Data listing section start
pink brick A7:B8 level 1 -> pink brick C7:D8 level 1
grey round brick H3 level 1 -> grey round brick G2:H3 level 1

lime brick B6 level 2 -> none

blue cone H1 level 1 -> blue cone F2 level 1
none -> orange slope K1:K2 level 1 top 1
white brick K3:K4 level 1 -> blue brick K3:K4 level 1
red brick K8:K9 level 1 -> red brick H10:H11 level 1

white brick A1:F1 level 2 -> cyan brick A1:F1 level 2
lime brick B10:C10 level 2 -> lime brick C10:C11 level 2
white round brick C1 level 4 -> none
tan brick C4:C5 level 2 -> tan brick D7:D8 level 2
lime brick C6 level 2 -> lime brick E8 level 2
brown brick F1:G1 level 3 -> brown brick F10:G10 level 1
Data listing section end
Data listing section start
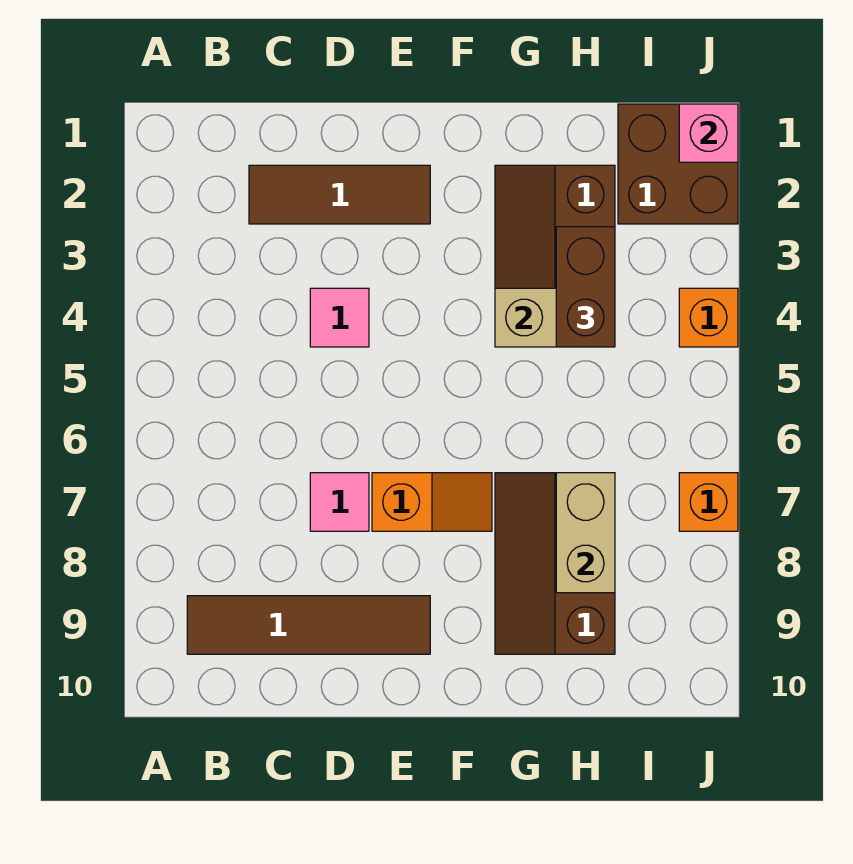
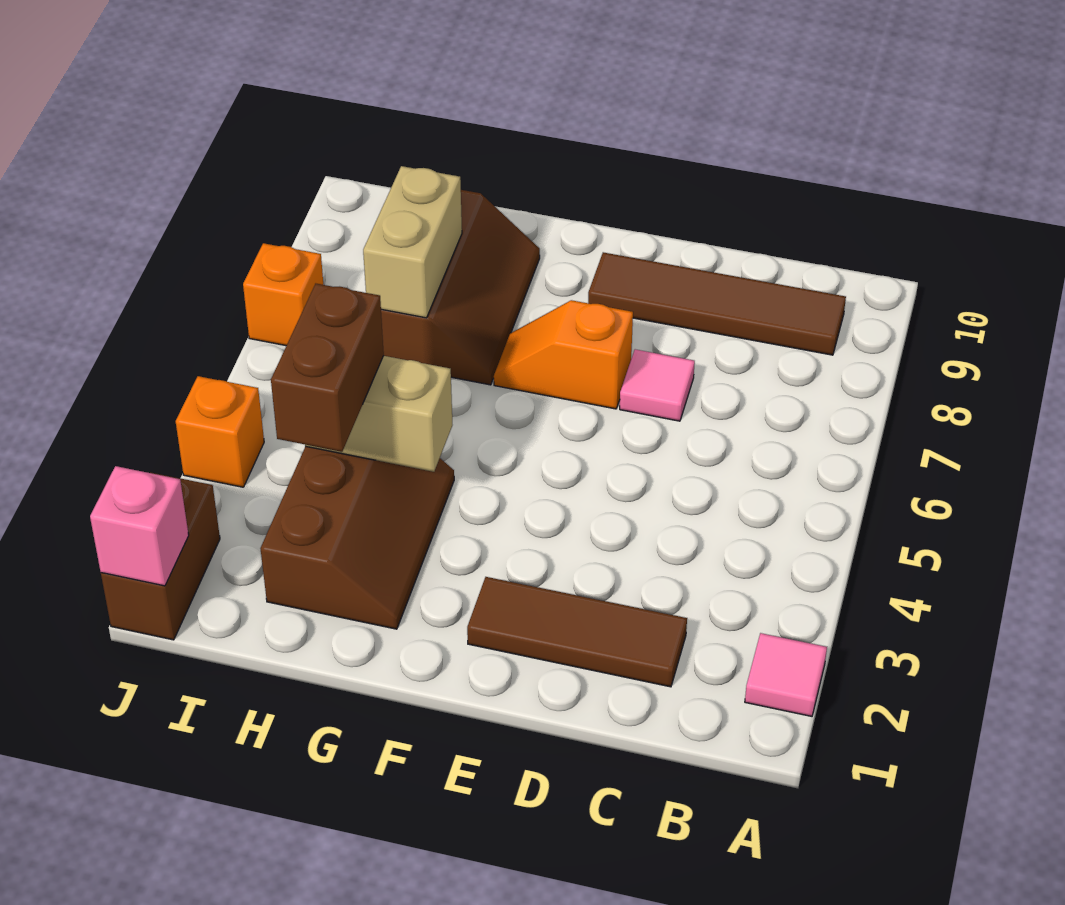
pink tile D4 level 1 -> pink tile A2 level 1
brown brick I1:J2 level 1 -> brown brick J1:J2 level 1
Data listing section end
Data listing section start
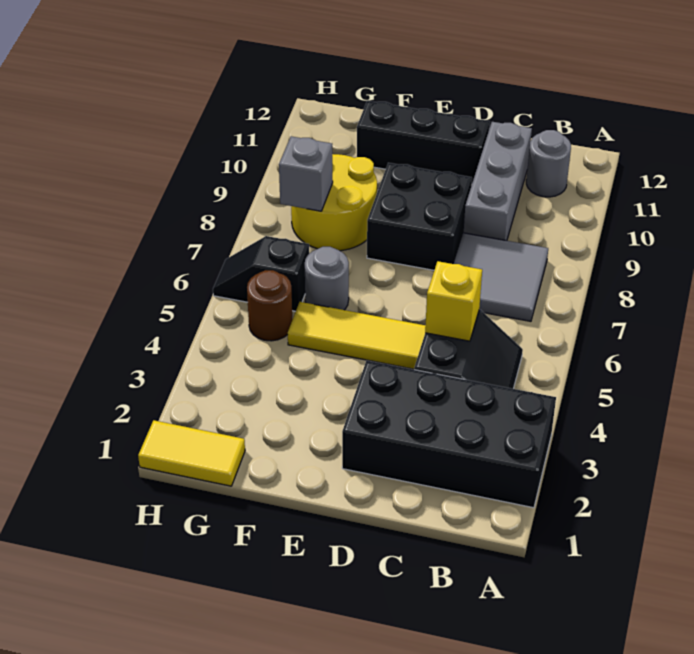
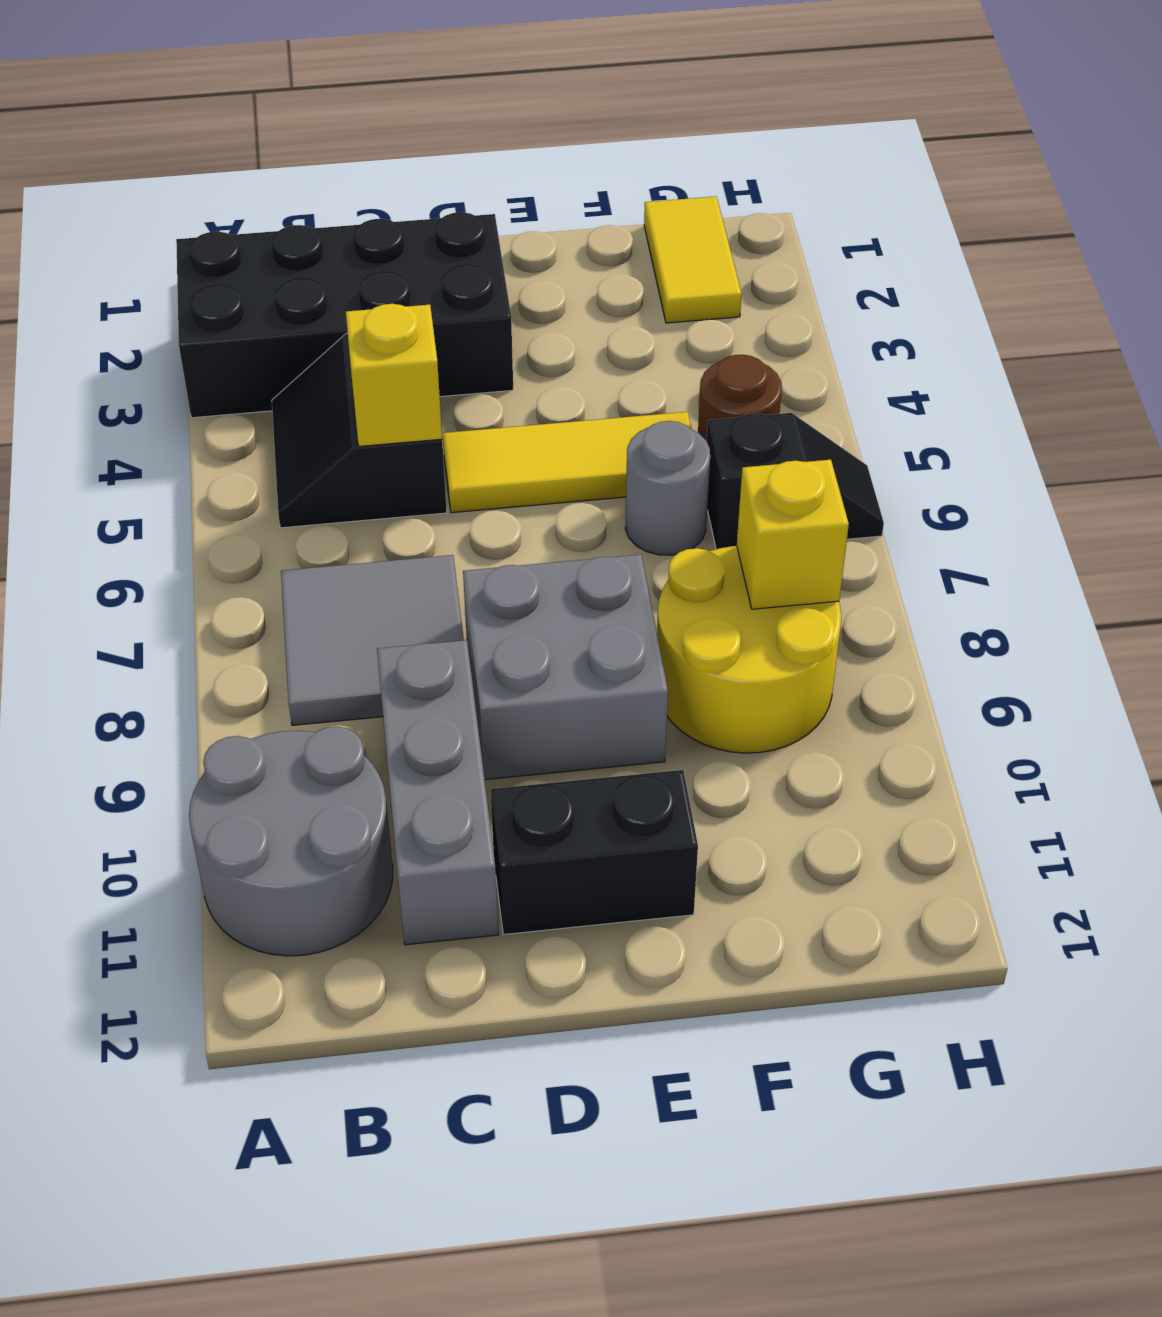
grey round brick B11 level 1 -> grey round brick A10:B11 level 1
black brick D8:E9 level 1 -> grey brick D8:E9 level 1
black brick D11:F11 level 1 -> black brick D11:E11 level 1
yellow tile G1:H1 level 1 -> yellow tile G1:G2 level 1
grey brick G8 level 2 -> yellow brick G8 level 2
Data listing section end
**Problem statement:**
The lines to return are those holding the string "yellow" anywhere in the listing above.

**Answer to this task:**
yellow tile G1:H1 level 1 -> yellow tile G1:G2 level 1
grey brick G8 level 2 -> yellow brick G8 level 2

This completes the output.